- [What the task requires]:
Look through the data and write out every line with the word "STEPPER" in it.
"""
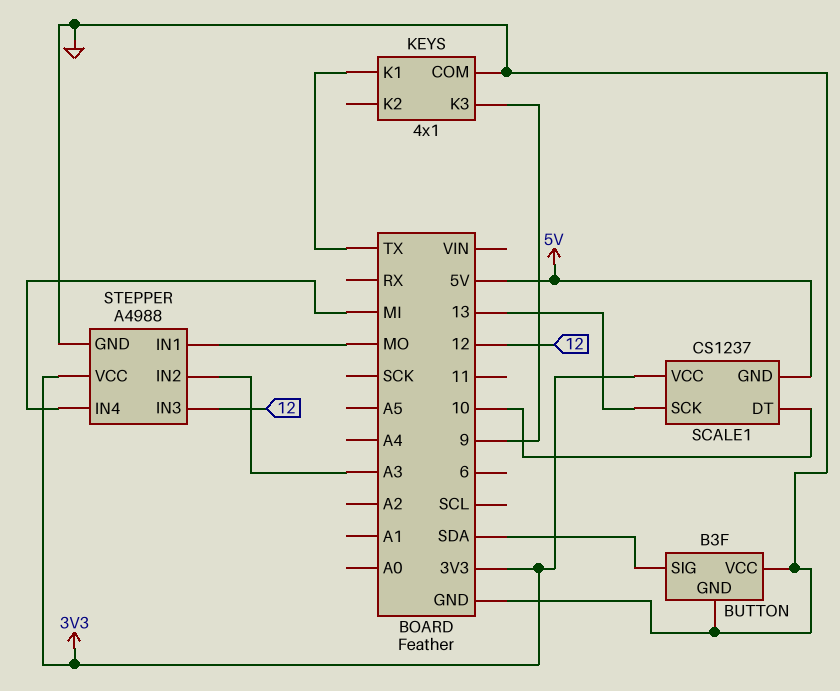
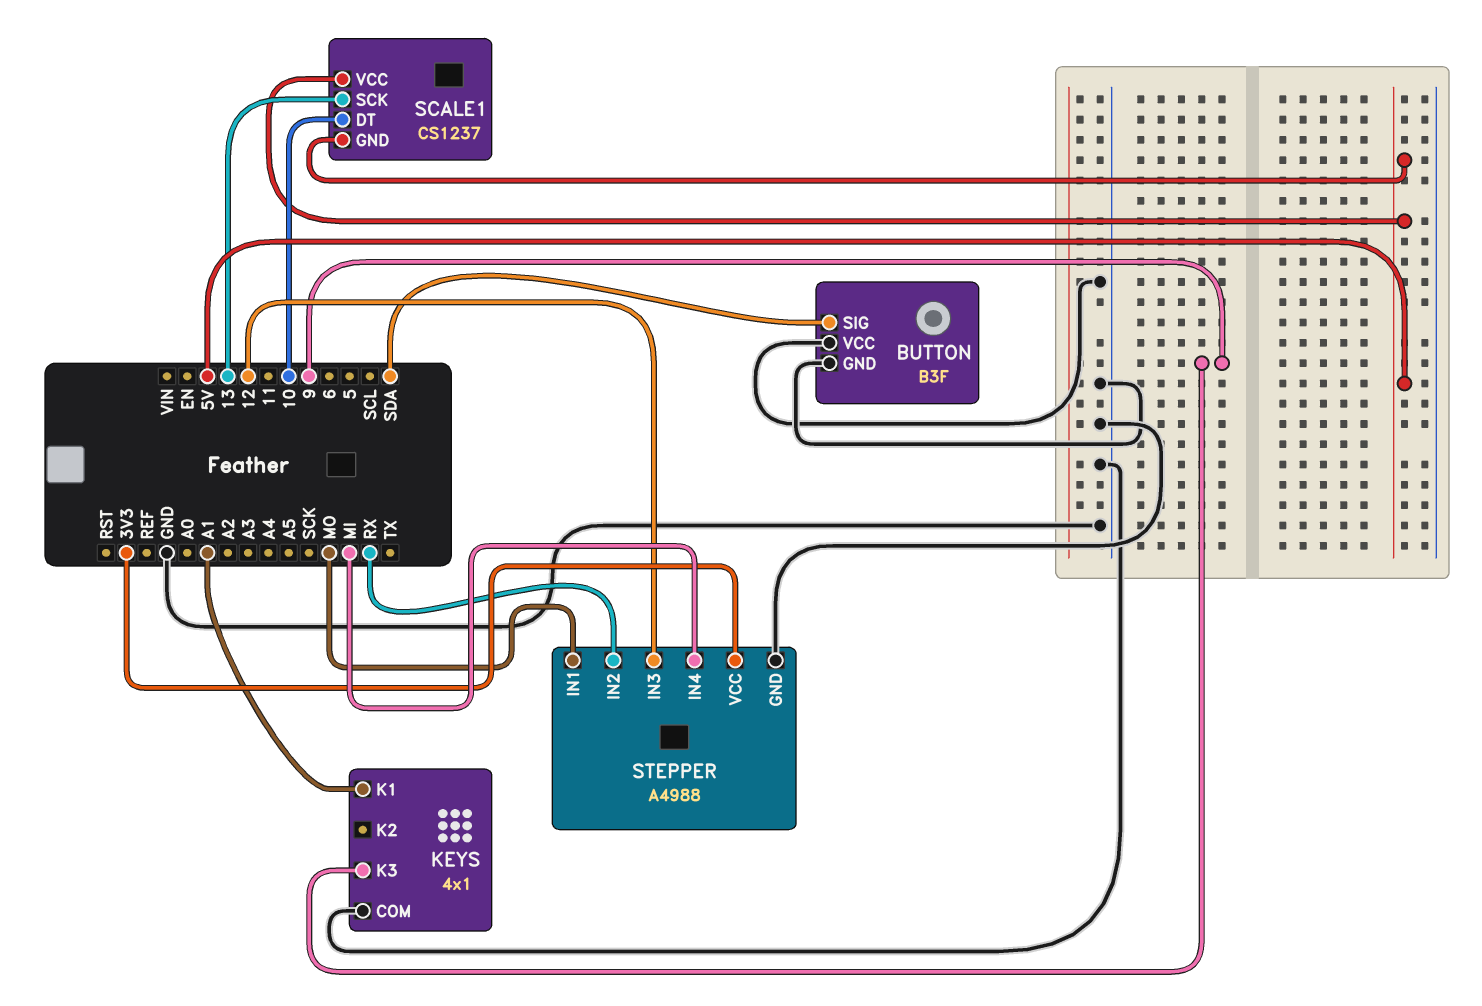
KEYS pin K1: TX -> A1
SCALE1 pin VCC: 3V3 -> 5V
STEPPER pin IN2: A3 -> RX

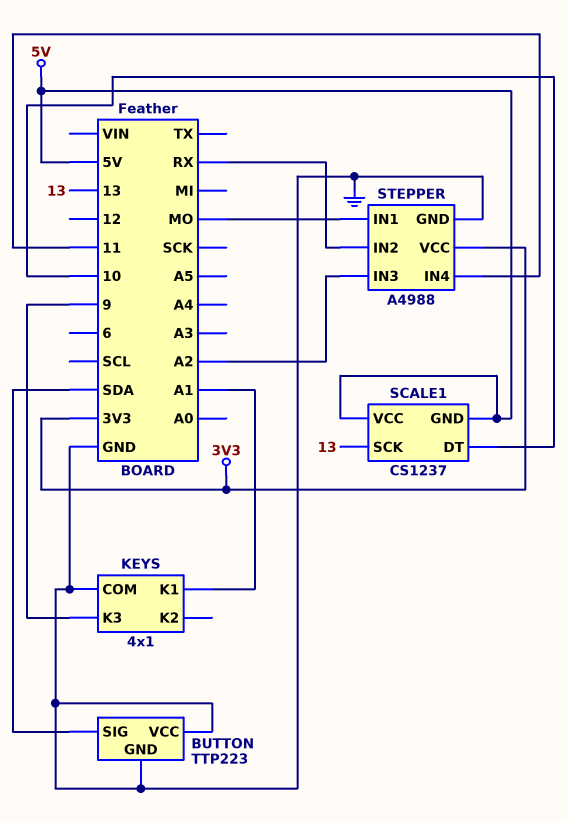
BUTTON: B3F -> TTP223
STEPPER pin IN3: 12 -> A2
STEPPER pin IN4: MI -> 11

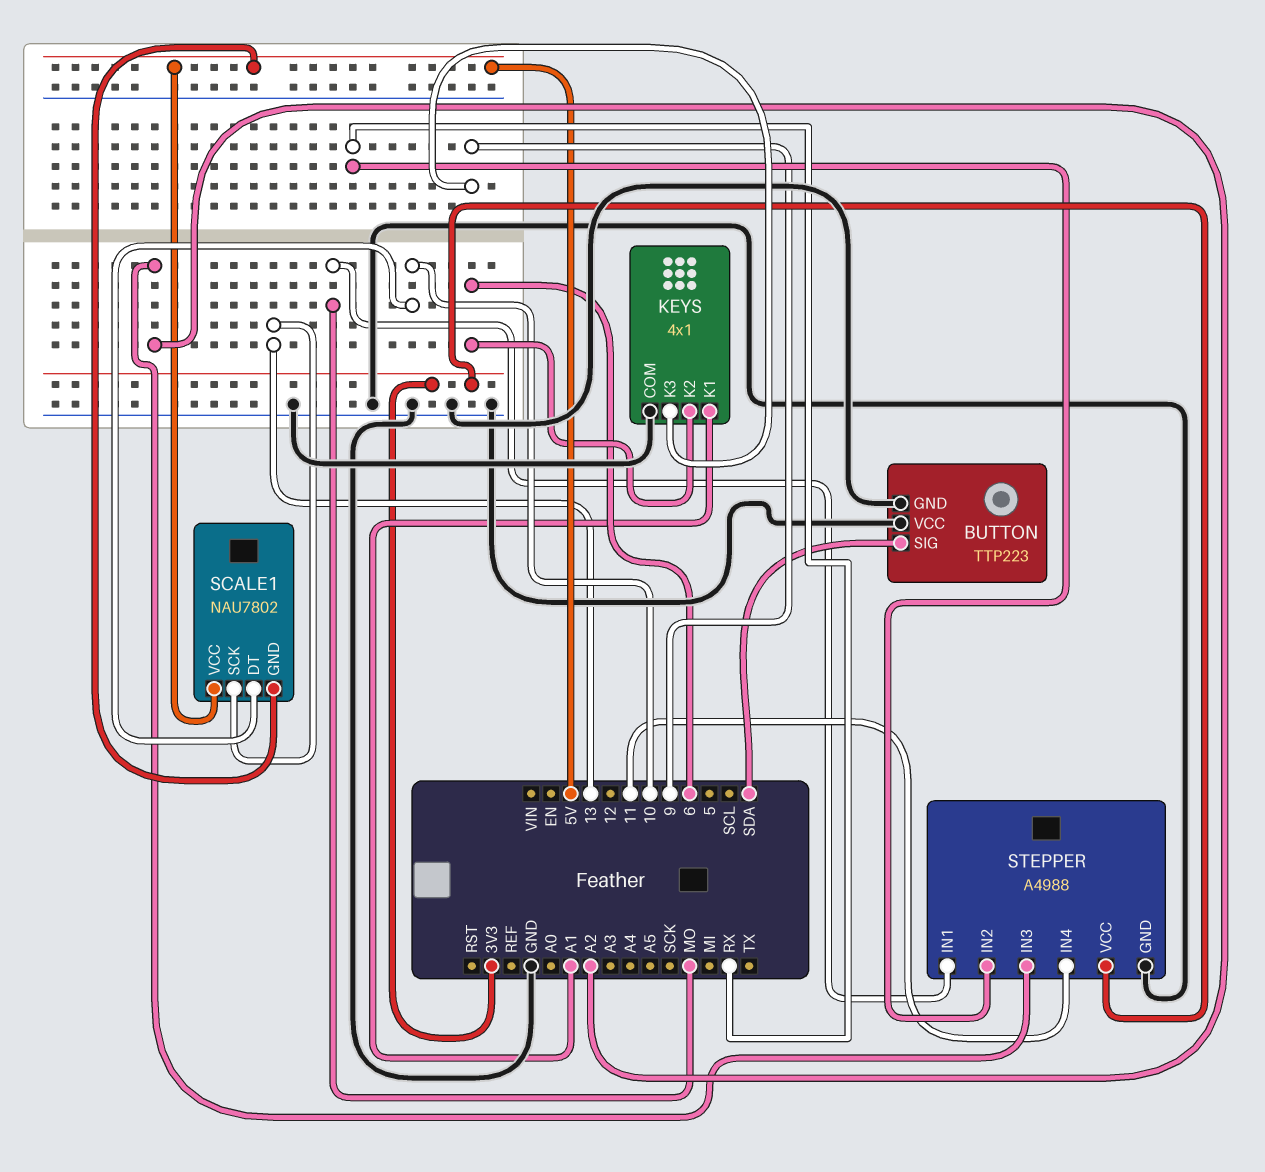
KEYS pin K2: none -> 6
SCALE1: CS1237 -> NAU7802

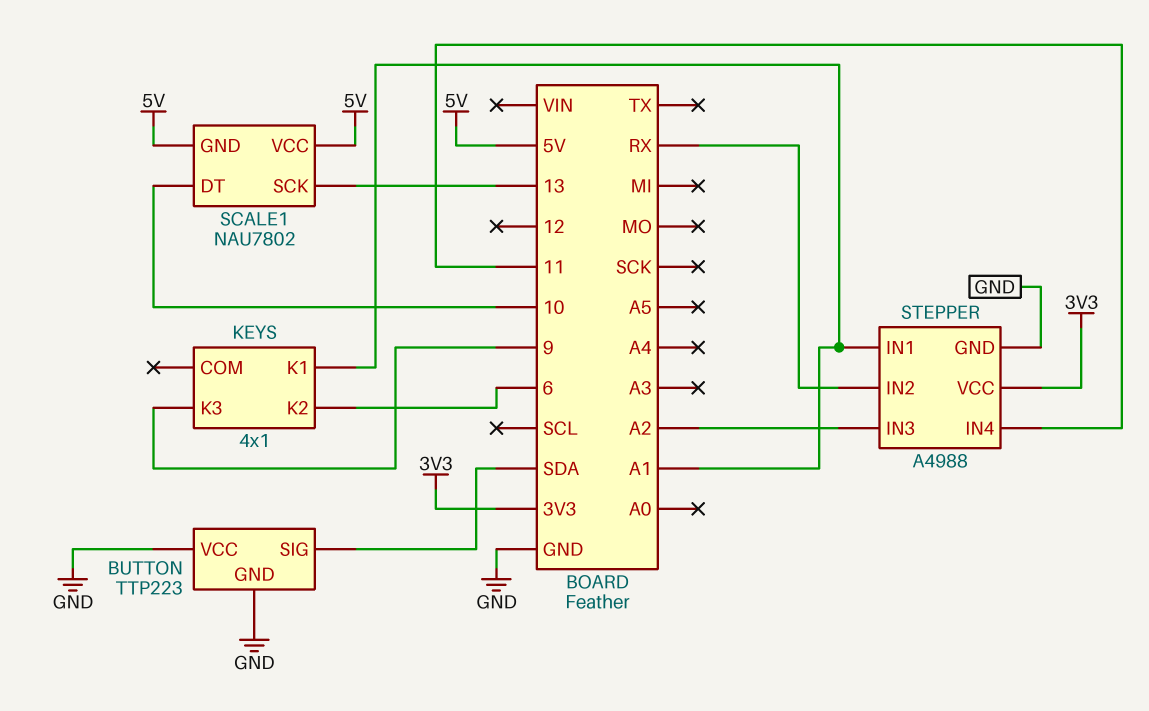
KEYS pin COM: GND -> none
STEPPER pin IN1: MO -> A1

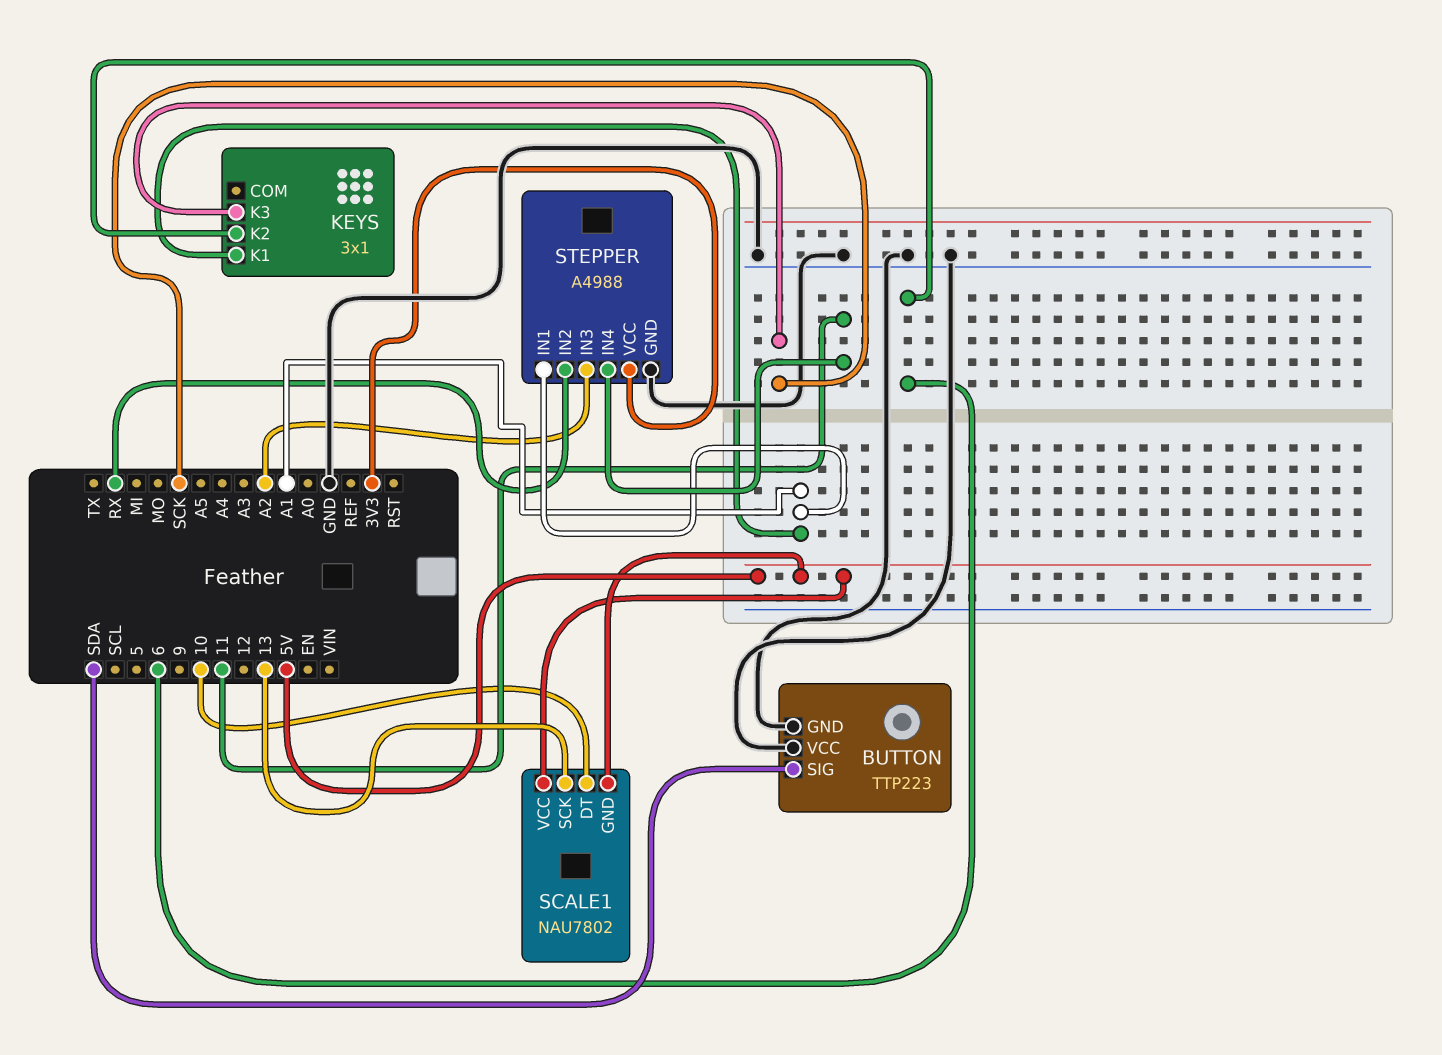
KEYS: 4x1 -> 3x1
KEYS pin K3: 9 -> SCK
"""
- [Expected answer]:
STEPPER pin IN2: A3 -> RX
STEPPER pin IN3: 12 -> A2
STEPPER pin IN4: MI -> 11
STEPPER pin IN1: MO -> A1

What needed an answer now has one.